Of the entries below, return exactly those lines that fall between the one containing "C104: 330pF (GND, MID) -> 330pF (GND, IN)" and the one containing "LDR103: GL5516 (GND, IN) -> VT90N1 (GND, IN)", the two end lines included.

*** Opening SUPPLIED ENTRIES ***

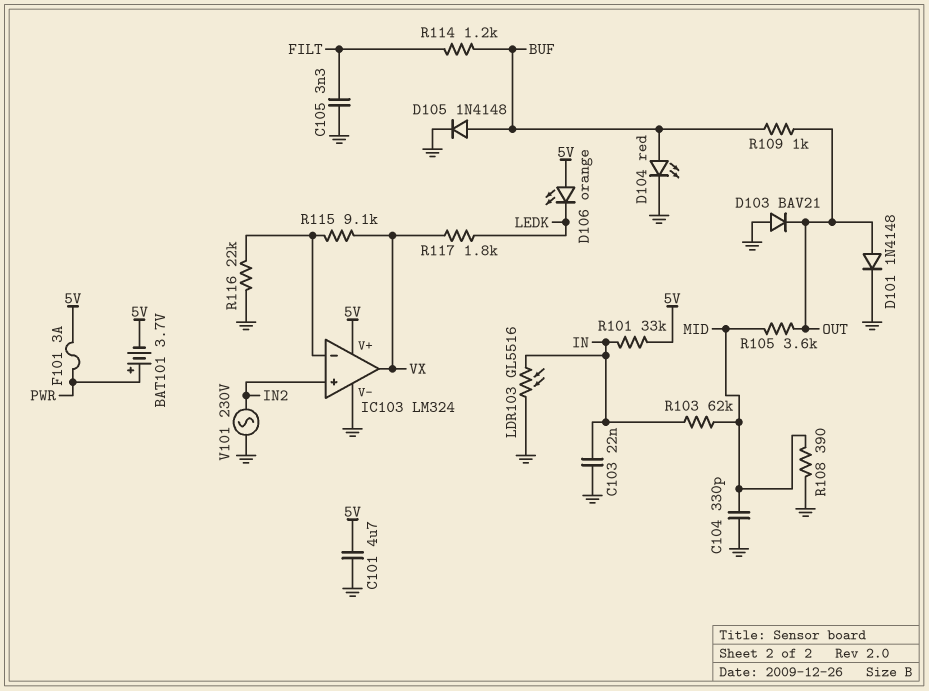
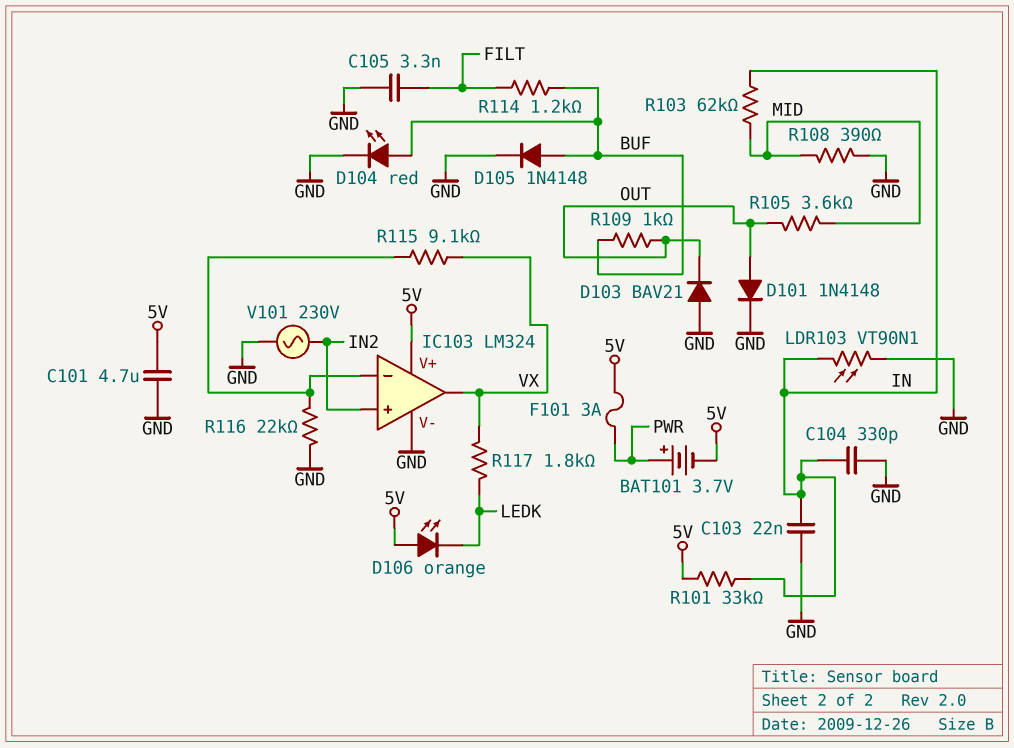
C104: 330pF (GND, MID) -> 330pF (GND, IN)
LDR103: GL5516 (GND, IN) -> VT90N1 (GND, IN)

*** Closing SUPPLIED ENTRIES ***
*** Opening SUPPLIED ENTRIES ***

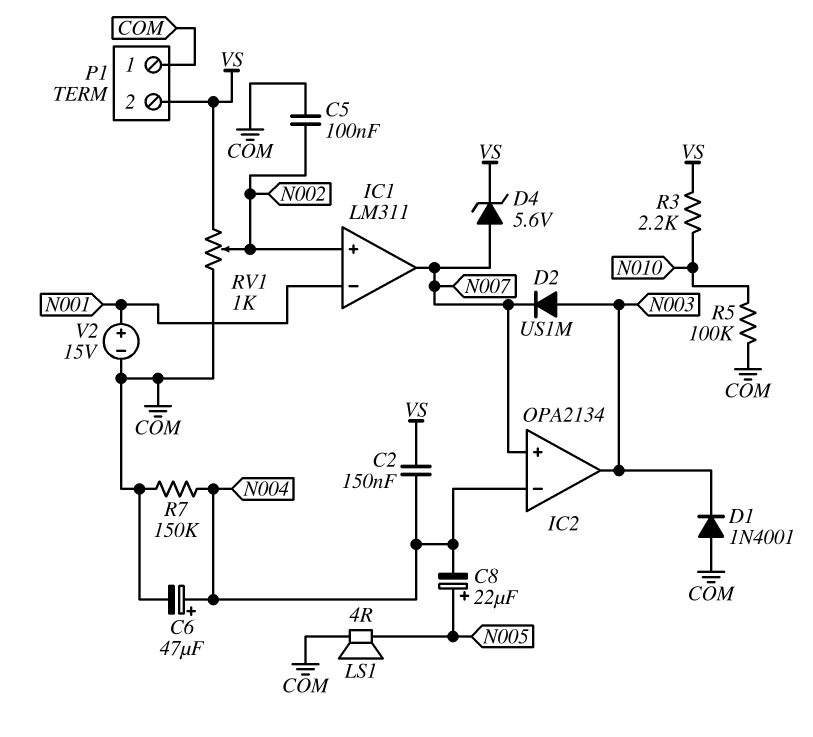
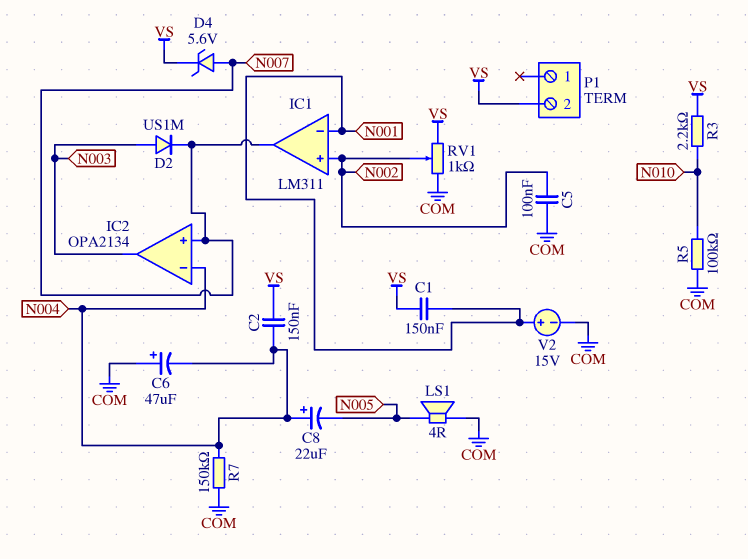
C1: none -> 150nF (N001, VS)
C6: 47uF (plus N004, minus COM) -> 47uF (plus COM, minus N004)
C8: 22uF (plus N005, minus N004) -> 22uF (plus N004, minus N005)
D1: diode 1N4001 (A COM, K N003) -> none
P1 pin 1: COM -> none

*** Closing SUPPLIED ENTRIES ***

YOUR SOLUTION:
C104: 330pF (GND, MID) -> 330pF (GND, IN)
LDR103: GL5516 (GND, IN) -> VT90N1 (GND, IN)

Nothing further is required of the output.